* _Record extracts_:

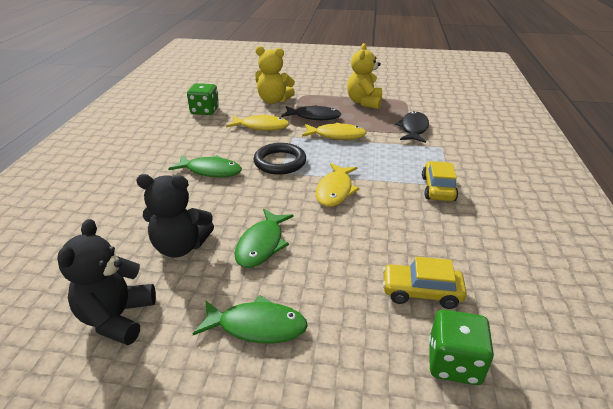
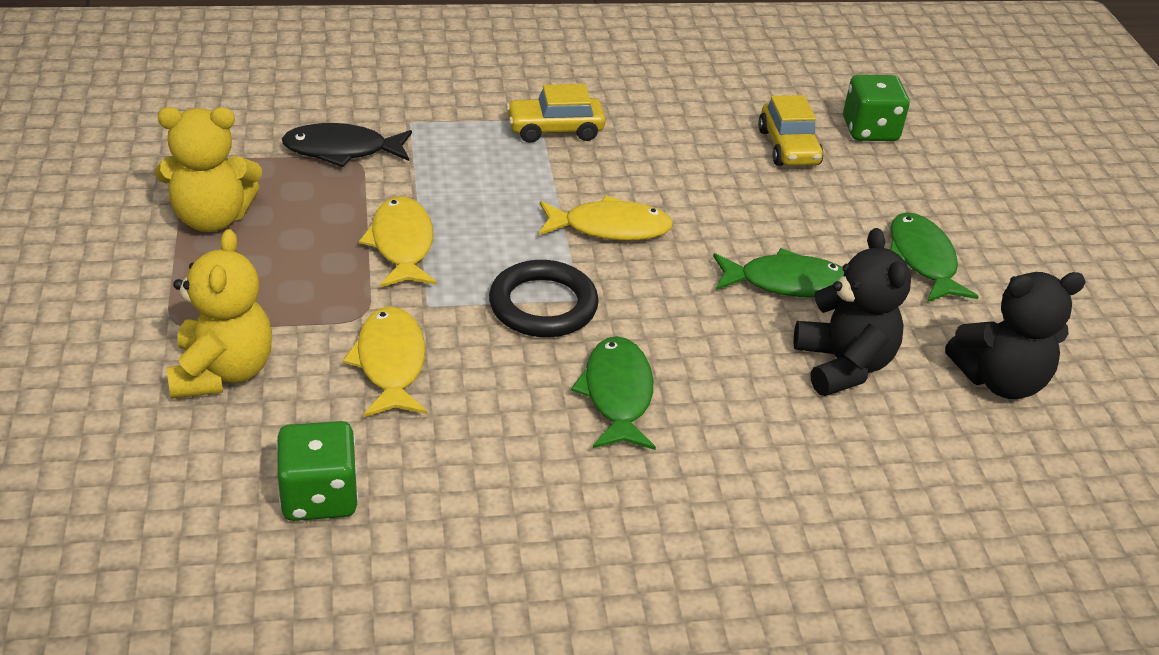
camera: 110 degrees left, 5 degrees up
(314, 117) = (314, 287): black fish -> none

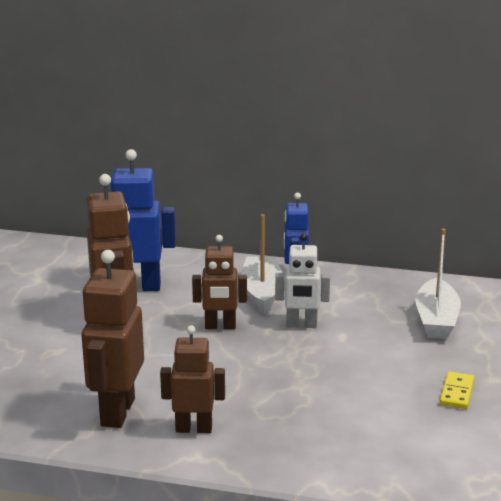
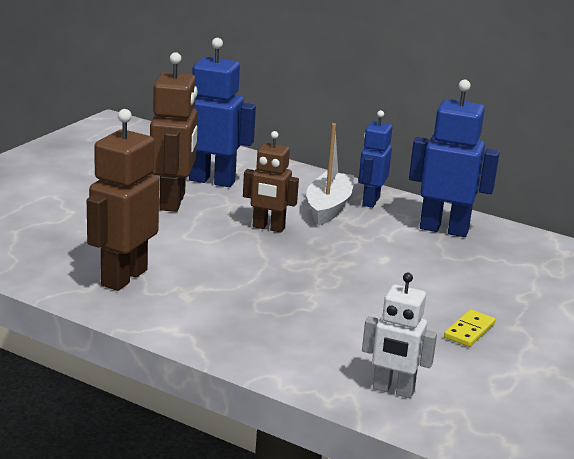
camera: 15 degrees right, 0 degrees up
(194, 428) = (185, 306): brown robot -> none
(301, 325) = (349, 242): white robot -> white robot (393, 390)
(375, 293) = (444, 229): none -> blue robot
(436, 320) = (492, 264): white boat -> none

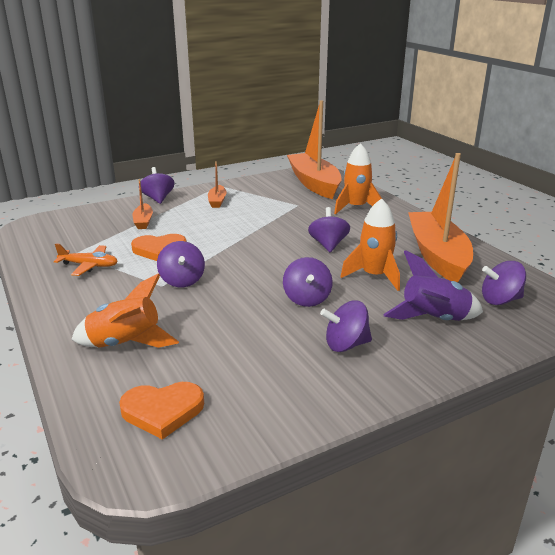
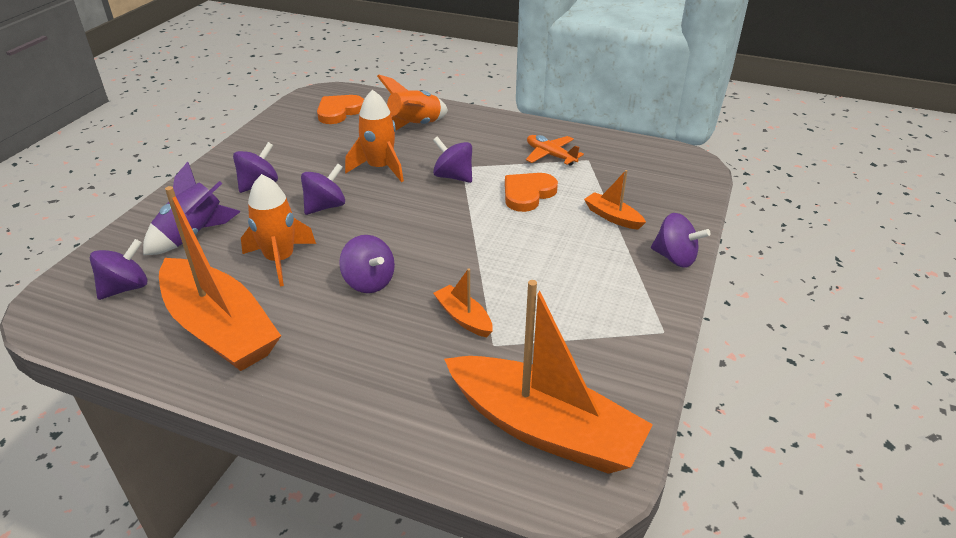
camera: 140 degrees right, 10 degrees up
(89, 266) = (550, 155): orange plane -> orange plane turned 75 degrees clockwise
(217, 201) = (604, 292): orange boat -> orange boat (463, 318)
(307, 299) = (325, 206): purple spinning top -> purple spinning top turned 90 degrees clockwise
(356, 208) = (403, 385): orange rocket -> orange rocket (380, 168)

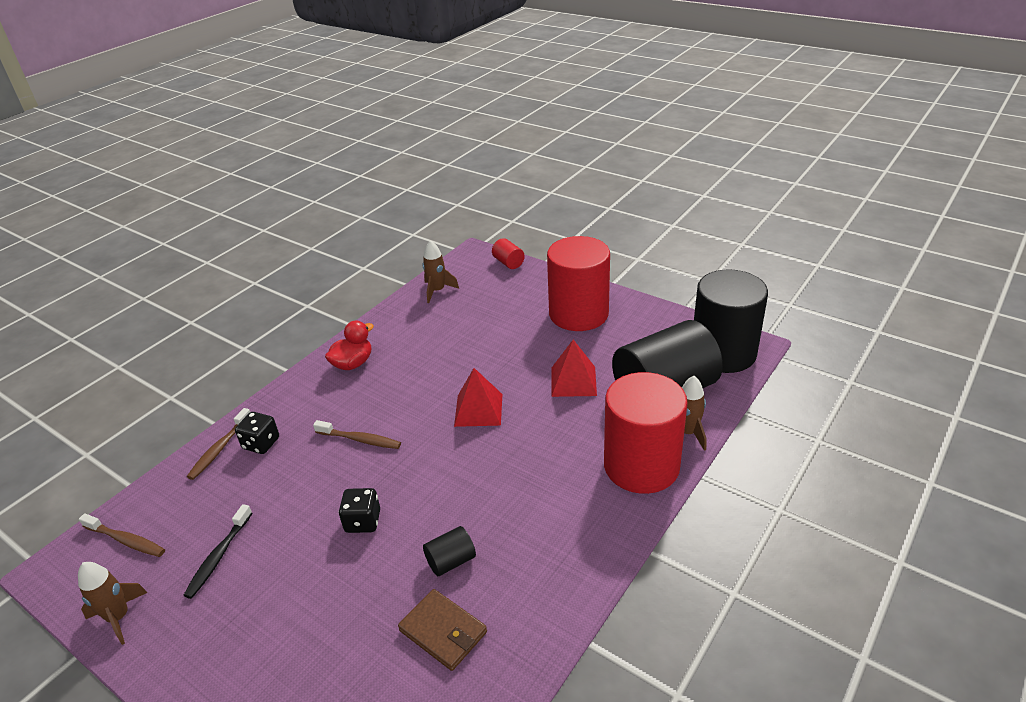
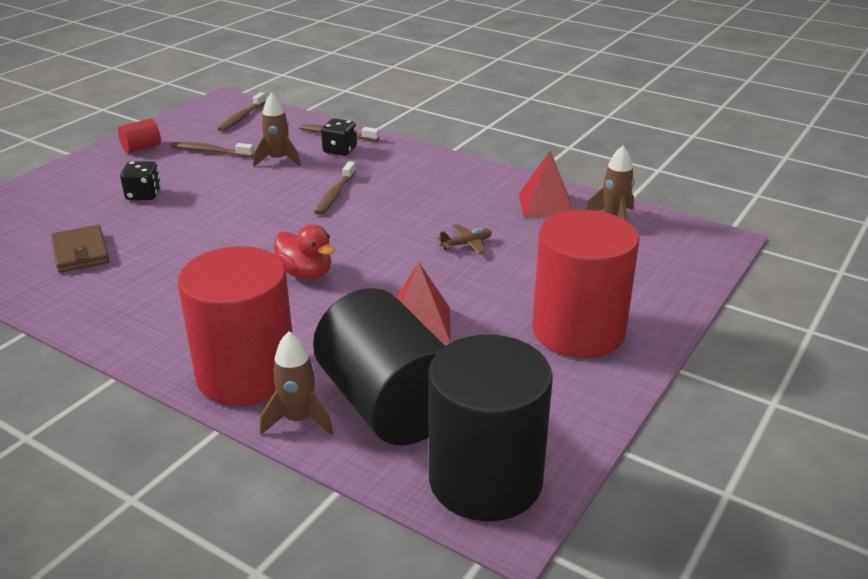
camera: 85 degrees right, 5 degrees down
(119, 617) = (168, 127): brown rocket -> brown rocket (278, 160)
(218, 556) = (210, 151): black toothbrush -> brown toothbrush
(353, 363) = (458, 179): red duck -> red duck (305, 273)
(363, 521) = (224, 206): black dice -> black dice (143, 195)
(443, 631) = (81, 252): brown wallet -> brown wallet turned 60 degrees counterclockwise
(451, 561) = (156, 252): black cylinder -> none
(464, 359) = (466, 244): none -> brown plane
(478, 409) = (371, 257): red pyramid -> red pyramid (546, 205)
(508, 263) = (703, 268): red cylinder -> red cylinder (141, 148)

* _Required action_:
Among the lines above, find those with the word "plane" and list them.

* _Solution_:
(89, 266) = (550, 155): orange plane -> orange plane turned 75 degrees clockwise
(464, 359) = (466, 244): none -> brown plane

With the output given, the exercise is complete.